In your answer, transcribe all of the data exactly.

[Records from a collection]
....
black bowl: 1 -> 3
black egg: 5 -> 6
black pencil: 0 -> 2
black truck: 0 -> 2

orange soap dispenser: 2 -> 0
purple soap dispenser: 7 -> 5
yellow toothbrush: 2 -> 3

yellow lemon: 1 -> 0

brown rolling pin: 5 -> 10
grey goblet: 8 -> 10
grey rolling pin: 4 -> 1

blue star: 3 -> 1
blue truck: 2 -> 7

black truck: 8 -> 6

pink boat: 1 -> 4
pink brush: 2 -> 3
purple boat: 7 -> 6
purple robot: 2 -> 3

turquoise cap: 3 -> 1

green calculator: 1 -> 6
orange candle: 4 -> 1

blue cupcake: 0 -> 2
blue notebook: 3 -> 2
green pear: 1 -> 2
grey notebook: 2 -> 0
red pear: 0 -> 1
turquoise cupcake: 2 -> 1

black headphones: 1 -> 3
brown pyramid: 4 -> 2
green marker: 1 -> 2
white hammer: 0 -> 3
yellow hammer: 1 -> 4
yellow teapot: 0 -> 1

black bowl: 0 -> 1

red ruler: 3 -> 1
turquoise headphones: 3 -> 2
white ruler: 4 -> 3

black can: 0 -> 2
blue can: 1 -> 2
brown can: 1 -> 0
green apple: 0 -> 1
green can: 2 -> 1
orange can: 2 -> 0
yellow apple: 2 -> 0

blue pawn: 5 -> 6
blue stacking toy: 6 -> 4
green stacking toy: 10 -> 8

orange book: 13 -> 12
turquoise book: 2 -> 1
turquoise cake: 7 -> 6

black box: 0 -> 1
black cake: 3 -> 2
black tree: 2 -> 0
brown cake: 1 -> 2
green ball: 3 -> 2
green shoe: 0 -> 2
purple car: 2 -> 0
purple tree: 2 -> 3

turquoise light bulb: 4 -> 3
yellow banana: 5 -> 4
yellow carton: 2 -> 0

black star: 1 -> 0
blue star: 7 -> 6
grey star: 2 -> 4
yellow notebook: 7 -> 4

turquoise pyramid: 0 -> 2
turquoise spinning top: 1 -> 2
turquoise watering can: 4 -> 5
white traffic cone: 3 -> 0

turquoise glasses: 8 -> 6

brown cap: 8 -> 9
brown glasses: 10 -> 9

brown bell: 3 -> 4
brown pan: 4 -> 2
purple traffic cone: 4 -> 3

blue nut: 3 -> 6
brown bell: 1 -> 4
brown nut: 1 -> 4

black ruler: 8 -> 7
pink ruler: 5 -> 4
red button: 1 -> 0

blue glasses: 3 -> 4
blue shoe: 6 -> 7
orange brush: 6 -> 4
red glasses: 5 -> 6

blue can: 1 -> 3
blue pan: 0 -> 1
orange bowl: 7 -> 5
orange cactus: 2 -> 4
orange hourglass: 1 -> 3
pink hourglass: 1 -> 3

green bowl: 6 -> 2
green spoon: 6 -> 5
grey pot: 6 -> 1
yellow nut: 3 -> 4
....
**RESULT FOR THIS EXERCISE**.
black bowl: 1 -> 3
black egg: 5 -> 6
black pencil: 0 -> 2
black truck: 0 -> 2

orange soap dispenser: 2 -> 0
purple soap dispenser: 7 -> 5
yellow toothbrush: 2 -> 3

yellow lemon: 1 -> 0

brown rolling pin: 5 -> 10
grey goblet: 8 -> 10
grey rolling pin: 4 -> 1

blue star: 3 -> 1
blue truck: 2 -> 7

black truck: 8 -> 6

pink boat: 1 -> 4
pink brush: 2 -> 3
purple boat: 7 -> 6
purple robot: 2 -> 3

turquoise cap: 3 -> 1

green calculator: 1 -> 6
orange candle: 4 -> 1

blue cupcake: 0 -> 2
blue notebook: 3 -> 2
green pear: 1 -> 2
grey notebook: 2 -> 0
red pear: 0 -> 1
turquoise cupcake: 2 -> 1

black headphones: 1 -> 3
brown pyramid: 4 -> 2
green marker: 1 -> 2
white hammer: 0 -> 3
yellow hammer: 1 -> 4
yellow teapot: 0 -> 1

black bowl: 0 -> 1

red ruler: 3 -> 1
turquoise headphones: 3 -> 2
white ruler: 4 -> 3

black can: 0 -> 2
blue can: 1 -> 2
brown can: 1 -> 0
green apple: 0 -> 1
green can: 2 -> 1
orange can: 2 -> 0
yellow apple: 2 -> 0

blue pawn: 5 -> 6
blue stacking toy: 6 -> 4
green stacking toy: 10 -> 8

orange book: 13 -> 12
turquoise book: 2 -> 1
turquoise cake: 7 -> 6

black box: 0 -> 1
black cake: 3 -> 2
black tree: 2 -> 0
brown cake: 1 -> 2
green ball: 3 -> 2
green shoe: 0 -> 2
purple car: 2 -> 0
purple tree: 2 -> 3

turquoise light bulb: 4 -> 3
yellow banana: 5 -> 4
yellow carton: 2 -> 0

black star: 1 -> 0
blue star: 7 -> 6
grey star: 2 -> 4
yellow notebook: 7 -> 4

turquoise pyramid: 0 -> 2
turquoise spinning top: 1 -> 2
turquoise watering can: 4 -> 5
white traffic cone: 3 -> 0

turquoise glasses: 8 -> 6

brown cap: 8 -> 9
brown glasses: 10 -> 9

brown bell: 3 -> 4
brown pan: 4 -> 2
purple traffic cone: 4 -> 3

blue nut: 3 -> 6
brown bell: 1 -> 4
brown nut: 1 -> 4

black ruler: 8 -> 7
pink ruler: 5 -> 4
red button: 1 -> 0

blue glasses: 3 -> 4
blue shoe: 6 -> 7
orange brush: 6 -> 4
red glasses: 5 -> 6

blue can: 1 -> 3
blue pan: 0 -> 1
orange bowl: 7 -> 5
orange cactus: 2 -> 4
orange hourglass: 1 -> 3
pink hourglass: 1 -> 3

green bowl: 6 -> 2
green spoon: 6 -> 5
grey pot: 6 -> 1
yellow nut: 3 -> 4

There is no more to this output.